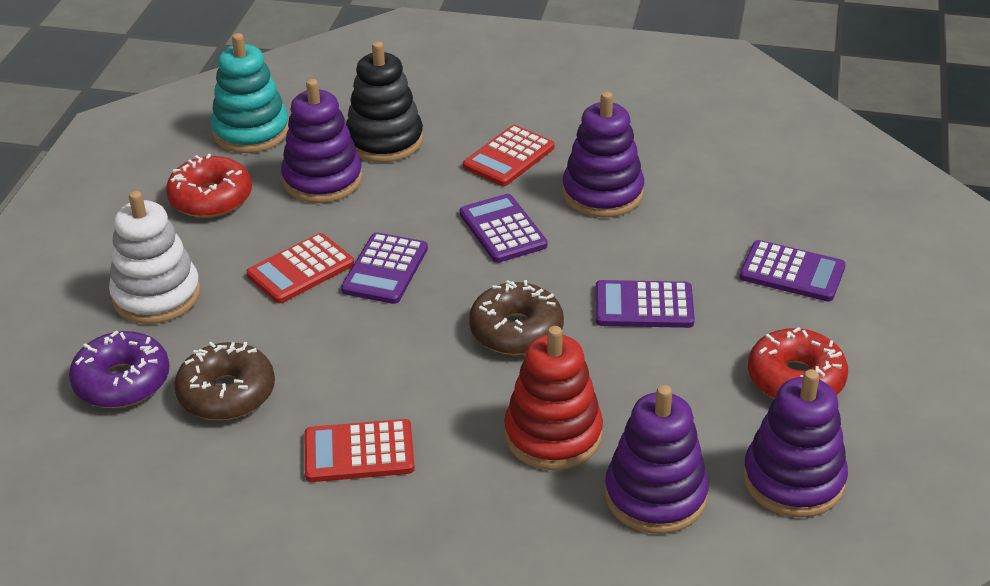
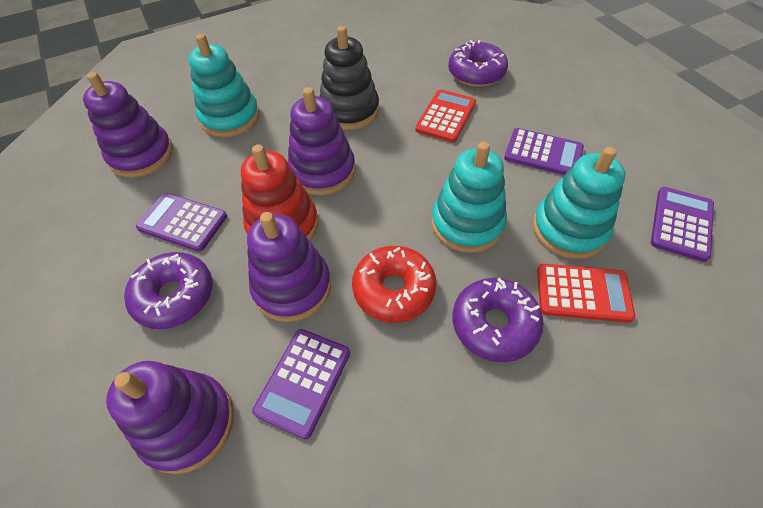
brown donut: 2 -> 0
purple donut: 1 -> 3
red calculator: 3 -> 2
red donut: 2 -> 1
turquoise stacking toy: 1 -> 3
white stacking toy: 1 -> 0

> **WHAT THE TASK REQUIRES**: Scan the data above, please, and give the number of lines where the word "stacking" occurs, with no further text.

> **EXERCISE RESPONSE**: 2